(Recorded data begins)

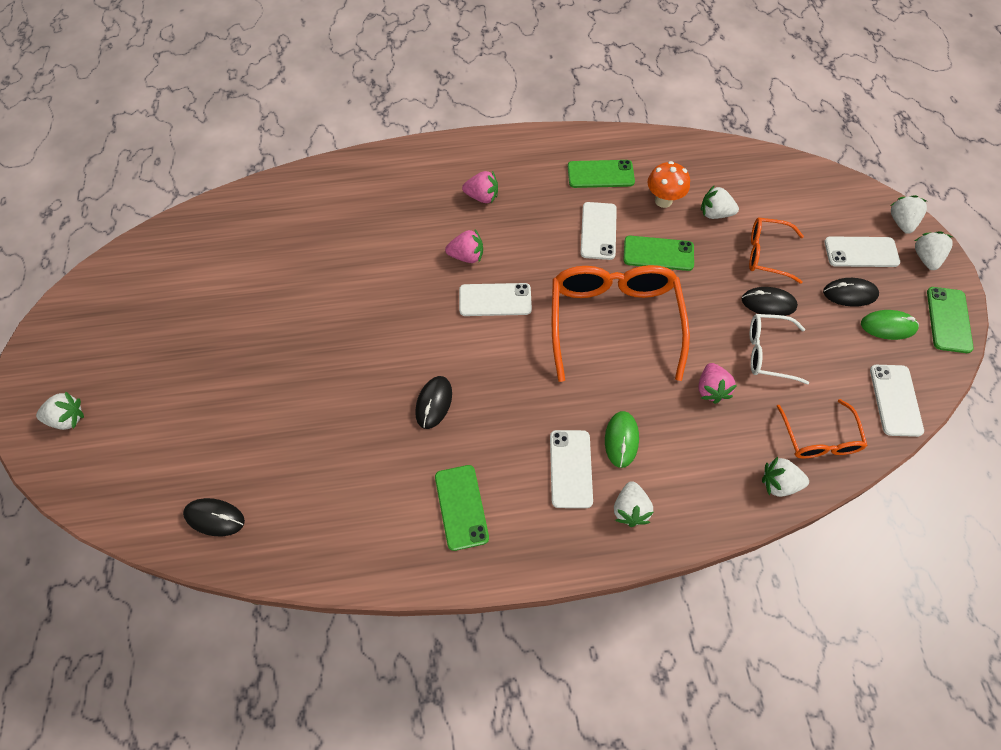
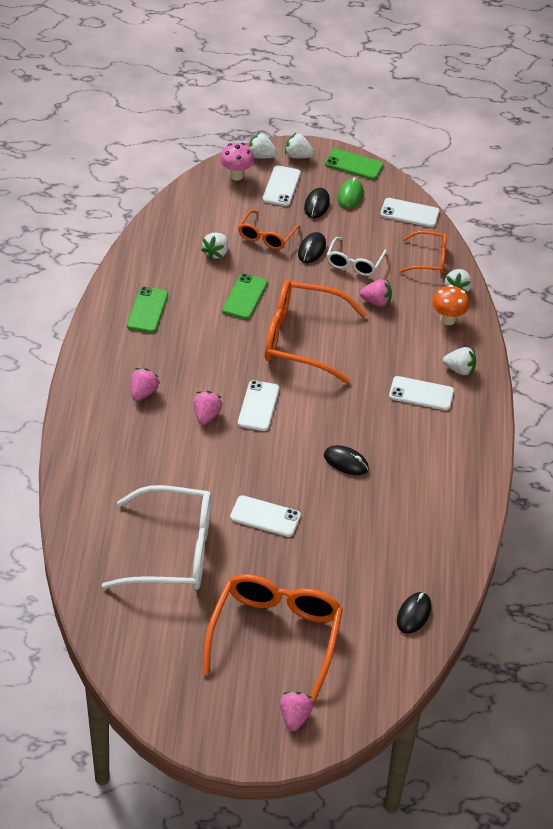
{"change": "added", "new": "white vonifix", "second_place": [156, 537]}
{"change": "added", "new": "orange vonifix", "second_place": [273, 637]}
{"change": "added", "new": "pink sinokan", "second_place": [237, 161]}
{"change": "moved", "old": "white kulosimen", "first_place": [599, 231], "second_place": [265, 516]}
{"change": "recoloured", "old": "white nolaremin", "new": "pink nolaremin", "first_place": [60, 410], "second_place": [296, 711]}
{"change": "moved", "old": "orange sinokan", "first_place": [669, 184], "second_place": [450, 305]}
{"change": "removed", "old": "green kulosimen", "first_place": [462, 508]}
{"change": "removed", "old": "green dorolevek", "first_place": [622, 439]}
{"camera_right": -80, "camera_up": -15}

(Recorded data ends)

Exercise details:
Would you retype every line shown above exactly, leaving the pictures aside?

Answer:
{"change": "added", "new": "white vonifix", "second_place": [156, 537]}
{"change": "added", "new": "orange vonifix", "second_place": [273, 637]}
{"change": "added", "new": "pink sinokan", "second_place": [237, 161]}
{"change": "moved", "old": "white kulosimen", "first_place": [599, 231], "second_place": [265, 516]}
{"change": "recoloured", "old": "white nolaremin", "new": "pink nolaremin", "first_place": [60, 410], "second_place": [296, 711]}
{"change": "moved", "old": "orange sinokan", "first_place": [669, 184], "second_place": [450, 305]}
{"change": "removed", "old": "green kulosimen", "first_place": [462, 508]}
{"change": "removed", "old": "green dorolevek", "first_place": [622, 439]}
{"camera_right": -80, "camera_up": -15}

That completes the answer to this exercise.